- Opening Delimiter -

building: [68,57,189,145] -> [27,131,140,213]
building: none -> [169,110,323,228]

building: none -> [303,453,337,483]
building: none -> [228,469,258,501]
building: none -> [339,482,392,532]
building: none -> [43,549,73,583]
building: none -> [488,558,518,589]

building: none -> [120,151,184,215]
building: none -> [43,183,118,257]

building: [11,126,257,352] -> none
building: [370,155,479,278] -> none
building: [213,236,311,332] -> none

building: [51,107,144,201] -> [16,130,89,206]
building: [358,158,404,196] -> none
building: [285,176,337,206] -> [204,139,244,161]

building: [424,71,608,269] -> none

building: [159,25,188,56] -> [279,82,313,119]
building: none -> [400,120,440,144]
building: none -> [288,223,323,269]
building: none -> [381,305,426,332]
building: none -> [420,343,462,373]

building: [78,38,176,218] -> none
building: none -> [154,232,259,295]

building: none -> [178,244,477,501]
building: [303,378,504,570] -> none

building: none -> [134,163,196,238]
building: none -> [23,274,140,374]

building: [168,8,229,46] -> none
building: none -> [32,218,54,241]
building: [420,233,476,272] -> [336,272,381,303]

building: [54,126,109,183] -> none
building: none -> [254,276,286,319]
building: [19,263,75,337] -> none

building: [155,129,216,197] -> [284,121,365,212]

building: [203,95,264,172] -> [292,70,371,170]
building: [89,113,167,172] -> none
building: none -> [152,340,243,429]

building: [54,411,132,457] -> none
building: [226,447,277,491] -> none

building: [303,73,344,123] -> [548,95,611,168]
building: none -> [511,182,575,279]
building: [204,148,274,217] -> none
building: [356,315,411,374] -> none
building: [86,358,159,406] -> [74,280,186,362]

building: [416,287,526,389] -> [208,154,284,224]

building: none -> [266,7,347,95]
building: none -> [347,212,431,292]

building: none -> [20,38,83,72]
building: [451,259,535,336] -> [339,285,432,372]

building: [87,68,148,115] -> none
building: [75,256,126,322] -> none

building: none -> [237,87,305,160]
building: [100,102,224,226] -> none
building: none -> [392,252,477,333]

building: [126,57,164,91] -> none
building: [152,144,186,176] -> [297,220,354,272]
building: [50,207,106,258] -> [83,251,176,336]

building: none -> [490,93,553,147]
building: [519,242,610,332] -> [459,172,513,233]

- Closing Delimiter -

What the exercise asks:
Restate word for word the lines in the material above from the one with "building: [19,263,75,337] -> none" to the one with "building: [416,287,526,389] ->"; both of those lines count, and nothing else does.

Output of the task:
building: [19,263,75,337] -> none

building: [155,129,216,197] -> [284,121,365,212]

building: [203,95,264,172] -> [292,70,371,170]
building: [89,113,167,172] -> none
building: none -> [152,340,243,429]

building: [54,411,132,457] -> none
building: [226,447,277,491] -> none

building: [303,73,344,123] -> [548,95,611,168]
building: none -> [511,182,575,279]
building: [204,148,274,217] -> none
building: [356,315,411,374] -> none
building: [86,358,159,406] -> [74,280,186,362]

building: [416,287,526,389] -> [208,154,284,224]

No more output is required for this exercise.